Arrange these lines as a Markdown table with a Row column for the row number and a Line column for the line itself, leaving out any blank lines.

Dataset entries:

--- START ---

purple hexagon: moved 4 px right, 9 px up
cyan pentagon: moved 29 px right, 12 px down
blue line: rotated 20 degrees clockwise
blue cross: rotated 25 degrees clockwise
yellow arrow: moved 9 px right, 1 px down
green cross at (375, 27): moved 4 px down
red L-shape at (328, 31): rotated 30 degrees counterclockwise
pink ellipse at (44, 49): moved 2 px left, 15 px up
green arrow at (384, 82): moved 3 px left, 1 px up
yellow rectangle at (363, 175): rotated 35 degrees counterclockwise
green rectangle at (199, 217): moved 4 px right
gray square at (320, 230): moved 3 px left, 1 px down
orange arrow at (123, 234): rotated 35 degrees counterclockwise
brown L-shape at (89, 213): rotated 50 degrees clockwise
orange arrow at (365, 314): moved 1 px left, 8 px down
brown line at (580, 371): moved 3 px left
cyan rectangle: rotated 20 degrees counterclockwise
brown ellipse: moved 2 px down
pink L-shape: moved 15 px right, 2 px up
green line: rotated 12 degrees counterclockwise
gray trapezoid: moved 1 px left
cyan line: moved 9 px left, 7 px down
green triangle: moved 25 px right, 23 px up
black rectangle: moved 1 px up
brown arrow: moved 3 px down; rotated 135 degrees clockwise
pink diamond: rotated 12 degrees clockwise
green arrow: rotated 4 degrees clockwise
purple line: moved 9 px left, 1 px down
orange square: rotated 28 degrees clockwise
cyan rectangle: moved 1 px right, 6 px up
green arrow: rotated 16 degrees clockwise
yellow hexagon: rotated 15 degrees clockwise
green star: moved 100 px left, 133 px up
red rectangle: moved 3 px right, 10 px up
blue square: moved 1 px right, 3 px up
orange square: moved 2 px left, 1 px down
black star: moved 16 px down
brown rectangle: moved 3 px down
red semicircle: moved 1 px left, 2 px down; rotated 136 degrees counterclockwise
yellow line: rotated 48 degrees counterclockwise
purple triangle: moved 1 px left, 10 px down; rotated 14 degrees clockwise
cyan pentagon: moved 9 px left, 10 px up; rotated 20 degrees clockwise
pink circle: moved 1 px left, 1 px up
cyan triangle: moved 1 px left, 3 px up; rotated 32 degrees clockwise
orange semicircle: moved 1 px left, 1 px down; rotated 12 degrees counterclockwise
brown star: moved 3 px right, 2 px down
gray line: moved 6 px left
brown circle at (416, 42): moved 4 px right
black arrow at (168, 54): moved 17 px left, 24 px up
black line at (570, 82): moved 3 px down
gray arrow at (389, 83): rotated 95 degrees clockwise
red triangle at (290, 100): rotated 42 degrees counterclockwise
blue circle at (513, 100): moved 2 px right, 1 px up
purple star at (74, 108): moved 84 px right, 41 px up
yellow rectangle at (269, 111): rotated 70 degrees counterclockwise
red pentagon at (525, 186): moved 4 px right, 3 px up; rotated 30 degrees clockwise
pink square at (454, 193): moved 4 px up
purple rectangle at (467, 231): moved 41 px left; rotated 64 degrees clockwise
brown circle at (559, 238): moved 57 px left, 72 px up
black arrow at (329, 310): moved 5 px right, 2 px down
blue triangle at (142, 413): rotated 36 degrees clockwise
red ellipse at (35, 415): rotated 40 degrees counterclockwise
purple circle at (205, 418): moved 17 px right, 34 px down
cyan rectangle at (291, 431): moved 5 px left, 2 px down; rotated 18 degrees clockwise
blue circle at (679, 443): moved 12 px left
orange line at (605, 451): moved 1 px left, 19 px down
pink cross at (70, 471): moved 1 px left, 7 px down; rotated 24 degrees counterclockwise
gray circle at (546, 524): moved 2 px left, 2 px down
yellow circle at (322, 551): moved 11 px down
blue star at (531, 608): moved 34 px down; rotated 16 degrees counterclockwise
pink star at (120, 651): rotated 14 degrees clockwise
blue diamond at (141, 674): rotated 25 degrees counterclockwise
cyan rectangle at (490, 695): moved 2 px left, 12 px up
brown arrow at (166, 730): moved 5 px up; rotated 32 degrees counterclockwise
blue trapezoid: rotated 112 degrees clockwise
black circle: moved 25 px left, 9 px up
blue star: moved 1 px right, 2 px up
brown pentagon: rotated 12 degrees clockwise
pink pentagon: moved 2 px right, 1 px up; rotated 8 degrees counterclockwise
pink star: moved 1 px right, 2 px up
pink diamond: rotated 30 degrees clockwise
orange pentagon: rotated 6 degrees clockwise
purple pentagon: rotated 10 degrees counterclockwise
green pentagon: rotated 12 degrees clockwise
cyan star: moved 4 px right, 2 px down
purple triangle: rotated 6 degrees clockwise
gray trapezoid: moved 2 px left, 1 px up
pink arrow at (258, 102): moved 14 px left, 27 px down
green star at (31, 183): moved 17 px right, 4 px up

--- END ---

Task output:
| Row | Line |
|---|---|
| 1 | purple hexagon: moved 4 px right, 9 px up |
| 2 | cyan pentagon: moved 29 px right, 12 px down |
| 3 | blue line: rotated 20 degrees clockwise |
| 4 | blue cross: rotated 25 degrees clockwise |
| 5 | yellow arrow: moved 9 px right, 1 px down |
| 6 | green cross at (375, 27): moved 4 px down |
| 7 | red L-shape at (328, 31): rotated 30 degrees counterclockwise |
| 8 | pink ellipse at (44, 49): moved 2 px left, 15 px up |
| 9 | green arrow at (384, 82): moved 3 px left, 1 px up |
| 10 | yellow rectangle at (363, 175): rotated 35 degrees counterclockwise |
| 11 | green rectangle at (199, 217): moved 4 px right |
| 12 | gray square at (320, 230): moved 3 px left, 1 px down |
| 13 | orange arrow at (123, 234): rotated 35 degrees counterclockwise |
| 14 | brown L-shape at (89, 213): rotated 50 degrees clockwise |
| 15 | orange arrow at (365, 314): moved 1 px left, 8 px down |
| 16 | brown line at (580, 371): moved 3 px left |
| 17 | cyan rectangle: rotated 20 degrees counterclockwise |
| 18 | brown ellipse: moved 2 px down |
| 19 | pink L-shape: moved 15 px right, 2 px up |
| 20 | green line: rotated 12 degrees counterclockwise |
| 21 | gray trapezoid: moved 1 px left |
| 22 | cyan line: moved 9 px left, 7 px down |
| 23 | green triangle: moved 25 px right, 23 px up |
| 24 | black rectangle: moved 1 px up |
| 25 | brown arrow: moved 3 px down; rotated 135 degrees clockwise |
| 26 | pink diamond: rotated 12 degrees clockwise |
| 27 | green arrow: rotated 4 degrees clockwise |
| 28 | purple line: moved 9 px left, 1 px down |
| 29 | orange square: rotated 28 degrees clockwise |
| 30 | cyan rectangle: moved 1 px right, 6 px up |
| 31 | green arrow: rotated 16 degrees clockwise |
| 32 | yellow hexagon: rotated 15 degrees clockwise |
| 33 | green star: moved 100 px left, 133 px up |
| 34 | red rectangle: moved 3 px right, 10 px up |
| 35 | blue square: moved 1 px right, 3 px up |
| 36 | orange square: moved 2 px left, 1 px down |
| 37 | black star: moved 16 px down |
| 38 | brown rectangle: moved 3 px down |
| 39 | red semicircle: moved 1 px left, 2 px down; rotated 136 degrees counterclockwise |
| 40 | yellow line: rotated 48 degrees counterclockwise |
| 41 | purple triangle: moved 1 px left, 10 px down; rotated 14 degrees clockwise |
| 42 | cyan pentagon: moved 9 px left, 10 px up; rotated 20 degrees clockwise |
| 43 | pink circle: moved 1 px left, 1 px up |
| 44 | cyan triangle: moved 1 px left, 3 px up; rotated 32 degrees clockwise |
| 45 | orange semicircle: moved 1 px left, 1 px down; rotated 12 degrees counterclockwise |
| 46 | brown star: moved 3 px right, 2 px down |
| 47 | gray line: moved 6 px left |
| 48 | brown circle at (416, 42): moved 4 px right |
| 49 | black arrow at (168, 54): moved 17 px left, 24 px up |
| 50 | black line at (570, 82): moved 3 px down |
| 51 | gray arrow at (389, 83): rotated 95 degrees clockwise |
| 52 | red triangle at (290, 100): rotated 42 degrees counterclockwise |
| 53 | blue circle at (513, 100): moved 2 px right, 1 px up |
| 54 | purple star at (74, 108): moved 84 px right, 41 px up |
| 55 | yellow rectangle at (269, 111): rotated 70 degrees counterclockwise |
| 56 | red pentagon at (525, 186): moved 4 px right, 3 px up; rotated 30 degrees clockwise |
| 57 | pink square at (454, 193): moved 4 px up |
| 58 | purple rectangle at (467, 231): moved 41 px left; rotated 64 degrees clockwise |
| 59 | brown circle at (559, 238): moved 57 px left, 72 px up |
| 60 | black arrow at (329, 310): moved 5 px right, 2 px down |
| 61 | blue triangle at (142, 413): rotated 36 degrees clockwise |
| 62 | red ellipse at (35, 415): rotated 40 degrees counterclockwise |
| 63 | purple circle at (205, 418): moved 17 px right, 34 px down |
| 64 | cyan rectangle at (291, 431): moved 5 px left, 2 px down; rotated 18 degrees clockwise |
| 65 | blue circle at (679, 443): moved 12 px left |
| 66 | orange line at (605, 451): moved 1 px left, 19 px down |
| 67 | pink cross at (70, 471): moved 1 px left, 7 px down; rotated 24 degrees counterclockwise |
| 68 | gray circle at (546, 524): moved 2 px left, 2 px down |
| 69 | yellow circle at (322, 551): moved 11 px down |
| 70 | blue star at (531, 608): moved 34 px down; rotated 16 degrees counterclockwise |
| 71 | pink star at (120, 651): rotated 14 degrees clockwise |
| 72 | blue diamond at (141, 674): rotated 25 degrees counterclockwise |
| 73 | cyan rectangle at (490, 695): moved 2 px left, 12 px up |
| 74 | brown arrow at (166, 730): moved 5 px up; rotated 32 degrees counterclockwise |
| 75 | blue trapezoid: rotated 112 degrees clockwise |
| 76 | black circle: moved 25 px left, 9 px up |
| 77 | blue star: moved 1 px right, 2 px up |
| 78 | brown pentagon: rotated 12 degrees clockwise |
| 79 | pink pentagon: moved 2 px right, 1 px up; rotated 8 degrees counterclockwise |
| 80 | pink star: moved 1 px right, 2 px up |
| 81 | pink diamond: rotated 30 degrees clockwise |
| 82 | orange pentagon: rotated 6 degrees clockwise |
| 83 | purple pentagon: rotated 10 degrees counterclockwise |
| 84 | green pentagon: rotated 12 degrees clockwise |
| 85 | cyan star: moved 4 px right, 2 px down |
| 86 | purple triangle: rotated 6 degrees clockwise |
| 87 | gray trapezoid: moved 2 px left, 1 px up |
| 88 | pink arrow at (258, 102): moved 14 px left, 27 px down |
| 89 | green star at (31, 183): moved 17 px right, 4 px up |